What is needed: Print the data that follows, exactly and completely.

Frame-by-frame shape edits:
*** Block opens ***

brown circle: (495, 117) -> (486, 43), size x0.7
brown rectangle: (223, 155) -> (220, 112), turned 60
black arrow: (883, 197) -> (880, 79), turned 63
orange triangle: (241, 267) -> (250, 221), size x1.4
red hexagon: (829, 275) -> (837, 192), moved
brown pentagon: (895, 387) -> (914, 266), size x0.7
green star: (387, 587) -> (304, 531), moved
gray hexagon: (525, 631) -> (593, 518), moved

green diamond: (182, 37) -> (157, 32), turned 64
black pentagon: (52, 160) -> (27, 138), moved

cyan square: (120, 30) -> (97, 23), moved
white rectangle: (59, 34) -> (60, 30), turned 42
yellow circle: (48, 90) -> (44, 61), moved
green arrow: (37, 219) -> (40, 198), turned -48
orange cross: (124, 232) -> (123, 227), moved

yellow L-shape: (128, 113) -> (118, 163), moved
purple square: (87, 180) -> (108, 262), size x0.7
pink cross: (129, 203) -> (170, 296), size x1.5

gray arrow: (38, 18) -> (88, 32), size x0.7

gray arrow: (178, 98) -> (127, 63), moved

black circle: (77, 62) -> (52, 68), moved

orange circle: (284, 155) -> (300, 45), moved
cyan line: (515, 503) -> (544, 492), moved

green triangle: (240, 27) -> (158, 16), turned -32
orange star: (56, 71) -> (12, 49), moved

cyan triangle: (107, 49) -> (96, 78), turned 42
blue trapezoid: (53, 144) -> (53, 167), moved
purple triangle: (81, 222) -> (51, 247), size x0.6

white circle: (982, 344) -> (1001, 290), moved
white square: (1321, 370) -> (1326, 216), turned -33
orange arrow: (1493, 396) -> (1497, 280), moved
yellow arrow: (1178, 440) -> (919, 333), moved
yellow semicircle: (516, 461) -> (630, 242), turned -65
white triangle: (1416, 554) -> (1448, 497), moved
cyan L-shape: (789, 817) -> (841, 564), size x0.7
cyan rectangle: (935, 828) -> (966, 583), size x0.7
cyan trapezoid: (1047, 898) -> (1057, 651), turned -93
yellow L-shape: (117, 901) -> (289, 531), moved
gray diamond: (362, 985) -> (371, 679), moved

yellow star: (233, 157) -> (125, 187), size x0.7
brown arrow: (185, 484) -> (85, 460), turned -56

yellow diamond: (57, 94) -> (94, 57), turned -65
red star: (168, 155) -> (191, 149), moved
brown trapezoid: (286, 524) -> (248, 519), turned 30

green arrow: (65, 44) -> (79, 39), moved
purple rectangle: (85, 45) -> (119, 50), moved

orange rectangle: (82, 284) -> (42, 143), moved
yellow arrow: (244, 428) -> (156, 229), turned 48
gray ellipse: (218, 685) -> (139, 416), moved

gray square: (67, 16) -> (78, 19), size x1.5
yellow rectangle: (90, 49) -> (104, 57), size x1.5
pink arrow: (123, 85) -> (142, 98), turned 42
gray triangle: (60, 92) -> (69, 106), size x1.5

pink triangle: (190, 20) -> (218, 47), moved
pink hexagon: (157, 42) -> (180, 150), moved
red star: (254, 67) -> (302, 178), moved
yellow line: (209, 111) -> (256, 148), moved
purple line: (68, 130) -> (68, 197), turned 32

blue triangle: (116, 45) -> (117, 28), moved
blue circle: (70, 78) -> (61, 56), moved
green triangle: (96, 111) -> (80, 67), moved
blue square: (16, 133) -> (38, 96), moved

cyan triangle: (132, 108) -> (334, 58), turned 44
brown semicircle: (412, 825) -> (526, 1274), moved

*** Block closes ***

Your solution:
brown circle: (495, 117) -> (486, 43), size x0.7
brown rectangle: (223, 155) -> (220, 112), turned 60
black arrow: (883, 197) -> (880, 79), turned 63
orange triangle: (241, 267) -> (250, 221), size x1.4
red hexagon: (829, 275) -> (837, 192), moved
brown pentagon: (895, 387) -> (914, 266), size x0.7
green star: (387, 587) -> (304, 531), moved
gray hexagon: (525, 631) -> (593, 518), moved

green diamond: (182, 37) -> (157, 32), turned 64
black pentagon: (52, 160) -> (27, 138), moved

cyan square: (120, 30) -> (97, 23), moved
white rectangle: (59, 34) -> (60, 30), turned 42
yellow circle: (48, 90) -> (44, 61), moved
green arrow: (37, 219) -> (40, 198), turned -48
orange cross: (124, 232) -> (123, 227), moved

yellow L-shape: (128, 113) -> (118, 163), moved
purple square: (87, 180) -> (108, 262), size x0.7
pink cross: (129, 203) -> (170, 296), size x1.5

gray arrow: (38, 18) -> (88, 32), size x0.7

gray arrow: (178, 98) -> (127, 63), moved

black circle: (77, 62) -> (52, 68), moved

orange circle: (284, 155) -> (300, 45), moved
cyan line: (515, 503) -> (544, 492), moved

green triangle: (240, 27) -> (158, 16), turned -32
orange star: (56, 71) -> (12, 49), moved

cyan triangle: (107, 49) -> (96, 78), turned 42
blue trapezoid: (53, 144) -> (53, 167), moved
purple triangle: (81, 222) -> (51, 247), size x0.6

white circle: (982, 344) -> (1001, 290), moved
white square: (1321, 370) -> (1326, 216), turned -33
orange arrow: (1493, 396) -> (1497, 280), moved
yellow arrow: (1178, 440) -> (919, 333), moved
yellow semicircle: (516, 461) -> (630, 242), turned -65
white triangle: (1416, 554) -> (1448, 497), moved
cyan L-shape: (789, 817) -> (841, 564), size x0.7
cyan rectangle: (935, 828) -> (966, 583), size x0.7
cyan trapezoid: (1047, 898) -> (1057, 651), turned -93
yellow L-shape: (117, 901) -> (289, 531), moved
gray diamond: (362, 985) -> (371, 679), moved

yellow star: (233, 157) -> (125, 187), size x0.7
brown arrow: (185, 484) -> (85, 460), turned -56

yellow diamond: (57, 94) -> (94, 57), turned -65
red star: (168, 155) -> (191, 149), moved
brown trapezoid: (286, 524) -> (248, 519), turned 30

green arrow: (65, 44) -> (79, 39), moved
purple rectangle: (85, 45) -> (119, 50), moved

orange rectangle: (82, 284) -> (42, 143), moved
yellow arrow: (244, 428) -> (156, 229), turned 48
gray ellipse: (218, 685) -> (139, 416), moved

gray square: (67, 16) -> (78, 19), size x1.5
yellow rectangle: (90, 49) -> (104, 57), size x1.5
pink arrow: (123, 85) -> (142, 98), turned 42
gray triangle: (60, 92) -> (69, 106), size x1.5

pink triangle: (190, 20) -> (218, 47), moved
pink hexagon: (157, 42) -> (180, 150), moved
red star: (254, 67) -> (302, 178), moved
yellow line: (209, 111) -> (256, 148), moved
purple line: (68, 130) -> (68, 197), turned 32

blue triangle: (116, 45) -> (117, 28), moved
blue circle: (70, 78) -> (61, 56), moved
green triangle: (96, 111) -> (80, 67), moved
blue square: (16, 133) -> (38, 96), moved

cyan triangle: (132, 108) -> (334, 58), turned 44
brown semicircle: (412, 825) -> (526, 1274), moved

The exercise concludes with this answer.